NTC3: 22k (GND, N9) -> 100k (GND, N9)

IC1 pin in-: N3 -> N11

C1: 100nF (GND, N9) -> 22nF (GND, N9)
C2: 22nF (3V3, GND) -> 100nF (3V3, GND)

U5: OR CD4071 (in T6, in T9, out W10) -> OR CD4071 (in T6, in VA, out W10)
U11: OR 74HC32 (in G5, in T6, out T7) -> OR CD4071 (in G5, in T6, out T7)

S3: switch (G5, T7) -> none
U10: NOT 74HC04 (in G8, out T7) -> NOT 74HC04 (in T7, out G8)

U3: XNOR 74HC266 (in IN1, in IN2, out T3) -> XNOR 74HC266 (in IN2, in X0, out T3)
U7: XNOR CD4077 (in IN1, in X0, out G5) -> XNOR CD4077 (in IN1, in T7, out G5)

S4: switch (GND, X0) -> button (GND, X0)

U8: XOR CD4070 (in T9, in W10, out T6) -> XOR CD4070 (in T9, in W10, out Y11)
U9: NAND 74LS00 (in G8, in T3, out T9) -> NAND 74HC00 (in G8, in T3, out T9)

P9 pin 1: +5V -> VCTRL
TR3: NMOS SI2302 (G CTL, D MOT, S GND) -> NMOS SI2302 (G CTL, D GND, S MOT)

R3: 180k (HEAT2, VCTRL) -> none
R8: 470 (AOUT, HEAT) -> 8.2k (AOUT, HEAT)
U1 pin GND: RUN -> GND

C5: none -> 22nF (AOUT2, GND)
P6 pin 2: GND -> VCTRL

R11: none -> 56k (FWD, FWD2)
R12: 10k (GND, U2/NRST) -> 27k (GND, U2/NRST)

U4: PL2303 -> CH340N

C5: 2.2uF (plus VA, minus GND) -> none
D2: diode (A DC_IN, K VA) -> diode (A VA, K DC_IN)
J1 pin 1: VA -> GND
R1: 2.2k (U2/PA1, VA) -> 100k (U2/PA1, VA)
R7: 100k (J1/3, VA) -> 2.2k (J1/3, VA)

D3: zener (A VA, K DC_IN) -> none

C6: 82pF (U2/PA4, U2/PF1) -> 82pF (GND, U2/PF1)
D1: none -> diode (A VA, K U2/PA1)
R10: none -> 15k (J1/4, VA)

• **Your task**:
Out of the data above, return each line where the word "VCTRL" can be found.

• **Task response**:
P9 pin 1: +5V -> VCTRL
R3: 180k (HEAT2, VCTRL) -> none
P6 pin 2: GND -> VCTRL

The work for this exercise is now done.